• [AIM OF THE EXERCISE]:
Copy the stretch from the start of the records through the line containing "road 2 (track): [(0,415),(62,430),(124,484),(159,458)]", both ends included, reproducing each line unchanged.
---+---
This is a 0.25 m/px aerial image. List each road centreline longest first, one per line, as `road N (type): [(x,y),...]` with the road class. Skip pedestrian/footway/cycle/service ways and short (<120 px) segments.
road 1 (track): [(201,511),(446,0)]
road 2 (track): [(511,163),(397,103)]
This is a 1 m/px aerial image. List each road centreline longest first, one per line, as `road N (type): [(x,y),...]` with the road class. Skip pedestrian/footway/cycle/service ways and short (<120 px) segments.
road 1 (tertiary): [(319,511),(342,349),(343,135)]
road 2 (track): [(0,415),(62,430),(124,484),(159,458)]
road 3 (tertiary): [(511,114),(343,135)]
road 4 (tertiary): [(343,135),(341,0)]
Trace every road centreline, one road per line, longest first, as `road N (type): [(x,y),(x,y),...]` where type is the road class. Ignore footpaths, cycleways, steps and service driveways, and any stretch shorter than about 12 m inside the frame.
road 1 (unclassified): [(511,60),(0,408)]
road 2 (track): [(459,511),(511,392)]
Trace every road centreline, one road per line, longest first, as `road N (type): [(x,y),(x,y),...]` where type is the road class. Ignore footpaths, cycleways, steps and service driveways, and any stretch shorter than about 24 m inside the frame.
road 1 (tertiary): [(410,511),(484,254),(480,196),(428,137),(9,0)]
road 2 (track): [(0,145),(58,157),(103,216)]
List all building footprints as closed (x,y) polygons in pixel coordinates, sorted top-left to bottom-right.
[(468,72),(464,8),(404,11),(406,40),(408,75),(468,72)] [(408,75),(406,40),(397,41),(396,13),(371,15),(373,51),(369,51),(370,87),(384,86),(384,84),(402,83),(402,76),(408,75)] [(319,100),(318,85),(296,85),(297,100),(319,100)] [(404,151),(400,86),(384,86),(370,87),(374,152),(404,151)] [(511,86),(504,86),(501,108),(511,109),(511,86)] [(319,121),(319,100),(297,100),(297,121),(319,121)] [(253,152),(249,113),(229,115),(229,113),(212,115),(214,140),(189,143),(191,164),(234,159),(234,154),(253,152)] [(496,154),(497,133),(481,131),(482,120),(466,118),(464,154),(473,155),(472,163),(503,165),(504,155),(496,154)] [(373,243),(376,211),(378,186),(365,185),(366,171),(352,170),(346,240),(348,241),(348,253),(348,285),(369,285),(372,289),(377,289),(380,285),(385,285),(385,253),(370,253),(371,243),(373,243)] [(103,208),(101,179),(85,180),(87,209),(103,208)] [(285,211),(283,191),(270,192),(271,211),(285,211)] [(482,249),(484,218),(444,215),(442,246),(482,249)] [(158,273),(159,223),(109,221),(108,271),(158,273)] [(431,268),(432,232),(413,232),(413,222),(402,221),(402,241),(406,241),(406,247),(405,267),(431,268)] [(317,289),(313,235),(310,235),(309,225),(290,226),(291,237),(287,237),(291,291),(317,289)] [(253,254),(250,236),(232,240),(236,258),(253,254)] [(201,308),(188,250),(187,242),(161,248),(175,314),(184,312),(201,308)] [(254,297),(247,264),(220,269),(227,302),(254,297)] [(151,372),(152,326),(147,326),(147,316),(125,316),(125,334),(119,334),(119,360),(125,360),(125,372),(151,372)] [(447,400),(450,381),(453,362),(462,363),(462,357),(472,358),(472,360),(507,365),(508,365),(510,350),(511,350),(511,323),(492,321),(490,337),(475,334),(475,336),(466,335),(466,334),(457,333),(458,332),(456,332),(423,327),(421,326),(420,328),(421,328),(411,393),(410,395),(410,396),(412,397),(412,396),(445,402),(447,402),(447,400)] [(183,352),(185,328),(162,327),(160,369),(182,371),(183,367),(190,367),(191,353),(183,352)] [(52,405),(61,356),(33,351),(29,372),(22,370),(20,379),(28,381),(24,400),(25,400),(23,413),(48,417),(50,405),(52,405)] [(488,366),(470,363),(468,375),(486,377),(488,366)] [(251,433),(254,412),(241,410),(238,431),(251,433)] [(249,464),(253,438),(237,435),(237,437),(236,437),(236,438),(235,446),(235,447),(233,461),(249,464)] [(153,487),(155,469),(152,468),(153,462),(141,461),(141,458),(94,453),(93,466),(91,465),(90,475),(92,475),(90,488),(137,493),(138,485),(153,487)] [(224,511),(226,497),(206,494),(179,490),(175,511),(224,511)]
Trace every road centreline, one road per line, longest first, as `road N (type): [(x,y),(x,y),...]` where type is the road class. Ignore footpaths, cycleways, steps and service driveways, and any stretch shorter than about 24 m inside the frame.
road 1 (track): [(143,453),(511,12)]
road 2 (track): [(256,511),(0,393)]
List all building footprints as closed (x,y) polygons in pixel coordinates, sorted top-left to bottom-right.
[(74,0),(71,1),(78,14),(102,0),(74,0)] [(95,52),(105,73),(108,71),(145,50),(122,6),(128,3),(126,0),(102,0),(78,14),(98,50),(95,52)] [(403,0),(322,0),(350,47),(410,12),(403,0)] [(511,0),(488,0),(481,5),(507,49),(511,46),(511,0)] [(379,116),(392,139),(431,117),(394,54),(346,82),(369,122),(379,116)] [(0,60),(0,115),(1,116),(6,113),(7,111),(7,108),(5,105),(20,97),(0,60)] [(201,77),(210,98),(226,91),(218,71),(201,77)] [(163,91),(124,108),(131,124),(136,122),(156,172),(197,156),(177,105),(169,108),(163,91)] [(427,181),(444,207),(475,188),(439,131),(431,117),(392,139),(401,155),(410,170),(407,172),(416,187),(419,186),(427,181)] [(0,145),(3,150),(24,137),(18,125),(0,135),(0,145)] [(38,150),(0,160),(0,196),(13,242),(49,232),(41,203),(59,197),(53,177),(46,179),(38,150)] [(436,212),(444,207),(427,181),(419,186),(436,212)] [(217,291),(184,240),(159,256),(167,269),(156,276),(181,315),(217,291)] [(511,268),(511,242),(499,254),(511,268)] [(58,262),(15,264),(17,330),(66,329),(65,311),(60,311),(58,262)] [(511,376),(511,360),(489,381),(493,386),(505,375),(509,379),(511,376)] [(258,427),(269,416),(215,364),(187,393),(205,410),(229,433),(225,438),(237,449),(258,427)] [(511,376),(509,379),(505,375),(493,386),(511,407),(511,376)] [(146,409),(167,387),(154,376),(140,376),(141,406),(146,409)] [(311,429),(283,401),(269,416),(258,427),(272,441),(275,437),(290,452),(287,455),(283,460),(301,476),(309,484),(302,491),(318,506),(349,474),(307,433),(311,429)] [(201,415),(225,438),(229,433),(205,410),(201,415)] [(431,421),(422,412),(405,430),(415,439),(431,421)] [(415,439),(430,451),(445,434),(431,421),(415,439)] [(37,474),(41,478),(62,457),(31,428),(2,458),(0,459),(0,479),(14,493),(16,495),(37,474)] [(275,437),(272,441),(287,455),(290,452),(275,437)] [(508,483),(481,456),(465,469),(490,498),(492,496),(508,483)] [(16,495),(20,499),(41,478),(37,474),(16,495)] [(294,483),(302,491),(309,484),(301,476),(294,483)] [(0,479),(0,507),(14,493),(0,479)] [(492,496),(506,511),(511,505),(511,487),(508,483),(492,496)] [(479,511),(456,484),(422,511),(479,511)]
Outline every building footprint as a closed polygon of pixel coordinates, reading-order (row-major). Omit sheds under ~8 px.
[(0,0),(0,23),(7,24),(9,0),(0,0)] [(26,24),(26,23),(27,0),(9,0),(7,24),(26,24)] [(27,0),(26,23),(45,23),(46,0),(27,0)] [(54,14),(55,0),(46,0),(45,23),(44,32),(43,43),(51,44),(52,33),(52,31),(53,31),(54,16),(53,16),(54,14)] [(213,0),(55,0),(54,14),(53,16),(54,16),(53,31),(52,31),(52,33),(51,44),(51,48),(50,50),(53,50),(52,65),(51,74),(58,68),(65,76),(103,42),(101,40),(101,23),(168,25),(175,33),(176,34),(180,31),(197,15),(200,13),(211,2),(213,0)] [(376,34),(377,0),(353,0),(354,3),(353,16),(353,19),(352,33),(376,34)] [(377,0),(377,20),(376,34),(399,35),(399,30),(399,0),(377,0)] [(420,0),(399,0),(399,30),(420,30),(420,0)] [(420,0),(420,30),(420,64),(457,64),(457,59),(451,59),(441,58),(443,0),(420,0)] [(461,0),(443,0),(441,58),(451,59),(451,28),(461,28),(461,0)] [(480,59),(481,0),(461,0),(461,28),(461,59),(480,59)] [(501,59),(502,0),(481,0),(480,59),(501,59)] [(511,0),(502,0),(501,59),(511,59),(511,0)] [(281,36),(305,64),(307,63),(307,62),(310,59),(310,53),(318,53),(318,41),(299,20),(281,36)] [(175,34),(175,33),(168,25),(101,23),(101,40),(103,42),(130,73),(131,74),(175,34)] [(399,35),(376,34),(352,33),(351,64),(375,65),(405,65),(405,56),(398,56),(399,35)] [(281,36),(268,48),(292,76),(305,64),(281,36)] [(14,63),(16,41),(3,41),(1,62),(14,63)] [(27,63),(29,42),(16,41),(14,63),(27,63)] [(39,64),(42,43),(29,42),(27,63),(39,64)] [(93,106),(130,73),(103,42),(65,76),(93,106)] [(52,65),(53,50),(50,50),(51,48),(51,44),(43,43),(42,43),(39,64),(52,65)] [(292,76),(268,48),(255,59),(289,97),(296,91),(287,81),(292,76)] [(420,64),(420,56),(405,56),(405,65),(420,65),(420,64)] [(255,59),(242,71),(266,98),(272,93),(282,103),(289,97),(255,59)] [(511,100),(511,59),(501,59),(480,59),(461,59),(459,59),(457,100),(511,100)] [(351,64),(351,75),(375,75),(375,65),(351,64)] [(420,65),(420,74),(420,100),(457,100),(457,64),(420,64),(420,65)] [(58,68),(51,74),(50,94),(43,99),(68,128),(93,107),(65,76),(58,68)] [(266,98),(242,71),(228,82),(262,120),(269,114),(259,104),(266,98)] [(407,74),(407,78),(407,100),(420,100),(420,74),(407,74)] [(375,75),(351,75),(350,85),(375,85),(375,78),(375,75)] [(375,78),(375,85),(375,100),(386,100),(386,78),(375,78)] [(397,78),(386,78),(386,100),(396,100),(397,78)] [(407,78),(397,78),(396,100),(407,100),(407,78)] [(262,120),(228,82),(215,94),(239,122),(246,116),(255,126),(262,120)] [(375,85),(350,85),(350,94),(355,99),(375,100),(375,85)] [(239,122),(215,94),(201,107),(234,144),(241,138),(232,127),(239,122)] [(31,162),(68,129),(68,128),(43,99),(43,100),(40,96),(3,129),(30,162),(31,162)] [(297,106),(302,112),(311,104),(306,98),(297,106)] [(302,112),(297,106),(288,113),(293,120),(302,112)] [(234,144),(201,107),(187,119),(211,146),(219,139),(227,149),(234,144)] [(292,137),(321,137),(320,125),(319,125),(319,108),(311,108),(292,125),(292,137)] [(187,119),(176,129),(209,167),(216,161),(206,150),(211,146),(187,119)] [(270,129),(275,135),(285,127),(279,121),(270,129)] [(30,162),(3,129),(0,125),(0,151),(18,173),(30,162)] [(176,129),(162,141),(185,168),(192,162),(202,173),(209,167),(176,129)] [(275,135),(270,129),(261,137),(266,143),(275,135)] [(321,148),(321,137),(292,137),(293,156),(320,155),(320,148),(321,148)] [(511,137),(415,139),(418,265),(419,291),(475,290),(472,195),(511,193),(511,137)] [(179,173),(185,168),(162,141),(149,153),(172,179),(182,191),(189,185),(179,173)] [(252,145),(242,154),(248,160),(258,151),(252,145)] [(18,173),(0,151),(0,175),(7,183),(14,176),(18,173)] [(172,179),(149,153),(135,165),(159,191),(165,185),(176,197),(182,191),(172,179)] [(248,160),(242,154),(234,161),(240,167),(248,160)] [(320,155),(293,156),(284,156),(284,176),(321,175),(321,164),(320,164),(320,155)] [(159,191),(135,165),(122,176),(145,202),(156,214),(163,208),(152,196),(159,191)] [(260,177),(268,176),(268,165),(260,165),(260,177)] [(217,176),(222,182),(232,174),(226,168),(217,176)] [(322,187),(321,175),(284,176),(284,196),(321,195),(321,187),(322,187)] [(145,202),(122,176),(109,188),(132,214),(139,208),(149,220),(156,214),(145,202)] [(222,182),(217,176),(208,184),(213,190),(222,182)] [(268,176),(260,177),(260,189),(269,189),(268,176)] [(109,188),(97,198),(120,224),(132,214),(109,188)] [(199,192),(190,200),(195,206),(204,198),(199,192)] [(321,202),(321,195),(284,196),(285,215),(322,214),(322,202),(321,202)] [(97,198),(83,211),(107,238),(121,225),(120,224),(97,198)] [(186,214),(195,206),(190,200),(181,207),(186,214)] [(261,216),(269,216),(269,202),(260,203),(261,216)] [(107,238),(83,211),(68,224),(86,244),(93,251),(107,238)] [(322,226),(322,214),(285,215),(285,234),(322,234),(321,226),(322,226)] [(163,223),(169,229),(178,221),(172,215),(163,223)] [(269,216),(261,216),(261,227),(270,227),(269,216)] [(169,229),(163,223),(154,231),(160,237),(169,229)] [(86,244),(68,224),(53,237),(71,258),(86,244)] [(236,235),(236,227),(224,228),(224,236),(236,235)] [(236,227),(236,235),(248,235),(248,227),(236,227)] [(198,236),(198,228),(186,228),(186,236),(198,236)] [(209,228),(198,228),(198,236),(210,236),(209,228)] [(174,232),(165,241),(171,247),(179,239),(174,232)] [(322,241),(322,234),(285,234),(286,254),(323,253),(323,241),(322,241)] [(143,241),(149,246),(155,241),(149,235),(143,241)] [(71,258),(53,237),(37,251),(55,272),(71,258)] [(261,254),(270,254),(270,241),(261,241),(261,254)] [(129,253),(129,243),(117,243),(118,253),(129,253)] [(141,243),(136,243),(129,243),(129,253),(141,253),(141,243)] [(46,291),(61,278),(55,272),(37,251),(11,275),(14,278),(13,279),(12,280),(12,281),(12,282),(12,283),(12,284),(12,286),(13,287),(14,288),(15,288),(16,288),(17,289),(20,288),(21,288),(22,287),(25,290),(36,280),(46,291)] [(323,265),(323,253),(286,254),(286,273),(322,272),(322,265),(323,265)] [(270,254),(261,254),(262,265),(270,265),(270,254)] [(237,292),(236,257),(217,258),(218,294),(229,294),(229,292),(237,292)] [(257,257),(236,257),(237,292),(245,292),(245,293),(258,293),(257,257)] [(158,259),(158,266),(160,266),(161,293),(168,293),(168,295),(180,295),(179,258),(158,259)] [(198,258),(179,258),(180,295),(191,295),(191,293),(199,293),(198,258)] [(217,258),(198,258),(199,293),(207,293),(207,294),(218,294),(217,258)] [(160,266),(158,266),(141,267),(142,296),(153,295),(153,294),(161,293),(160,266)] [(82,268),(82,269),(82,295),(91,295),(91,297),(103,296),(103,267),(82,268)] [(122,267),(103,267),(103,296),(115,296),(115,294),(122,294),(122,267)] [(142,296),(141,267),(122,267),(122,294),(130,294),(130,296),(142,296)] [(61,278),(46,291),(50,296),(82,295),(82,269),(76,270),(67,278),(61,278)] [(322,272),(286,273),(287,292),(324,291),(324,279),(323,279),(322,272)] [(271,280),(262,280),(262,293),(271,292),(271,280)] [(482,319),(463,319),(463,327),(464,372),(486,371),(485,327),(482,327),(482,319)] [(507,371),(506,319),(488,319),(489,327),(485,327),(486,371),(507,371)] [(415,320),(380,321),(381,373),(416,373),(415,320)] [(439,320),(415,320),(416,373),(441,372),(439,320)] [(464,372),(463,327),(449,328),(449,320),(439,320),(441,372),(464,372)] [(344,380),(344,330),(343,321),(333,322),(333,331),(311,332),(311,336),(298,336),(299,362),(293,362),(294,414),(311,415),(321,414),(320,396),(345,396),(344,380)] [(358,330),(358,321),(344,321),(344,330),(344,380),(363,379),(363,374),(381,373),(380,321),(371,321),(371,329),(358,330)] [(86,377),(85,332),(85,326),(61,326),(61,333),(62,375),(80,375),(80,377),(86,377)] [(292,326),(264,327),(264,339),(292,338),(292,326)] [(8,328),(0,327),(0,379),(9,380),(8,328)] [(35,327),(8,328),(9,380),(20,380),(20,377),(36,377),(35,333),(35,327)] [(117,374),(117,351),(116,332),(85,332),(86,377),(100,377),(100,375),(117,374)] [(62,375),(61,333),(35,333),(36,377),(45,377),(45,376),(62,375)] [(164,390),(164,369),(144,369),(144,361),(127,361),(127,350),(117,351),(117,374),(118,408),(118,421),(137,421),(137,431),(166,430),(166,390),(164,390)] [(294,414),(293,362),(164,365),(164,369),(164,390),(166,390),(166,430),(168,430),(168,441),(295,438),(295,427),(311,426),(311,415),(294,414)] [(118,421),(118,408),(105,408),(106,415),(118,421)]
---+---
• [THE RESULT]:
This is a 0.25 m/px aerial image. List each road centreline longest first, one per line, as `road N (type): [(x,y),...]` with the road class. Skip pedestrian/footway/cycle/service ways and short (<120 px) segments.
road 1 (track): [(201,511),(446,0)]
road 2 (track): [(511,163),(397,103)]
This is a 1 m/px aerial image. List each road centreline longest first, one per line, as `road N (type): [(x,y),...]` with the road class. Skip pedestrian/footway/cycle/service ways and short (<120 px) segments.
road 1 (tertiary): [(319,511),(342,349),(343,135)]
road 2 (track): [(0,415),(62,430),(124,484),(159,458)]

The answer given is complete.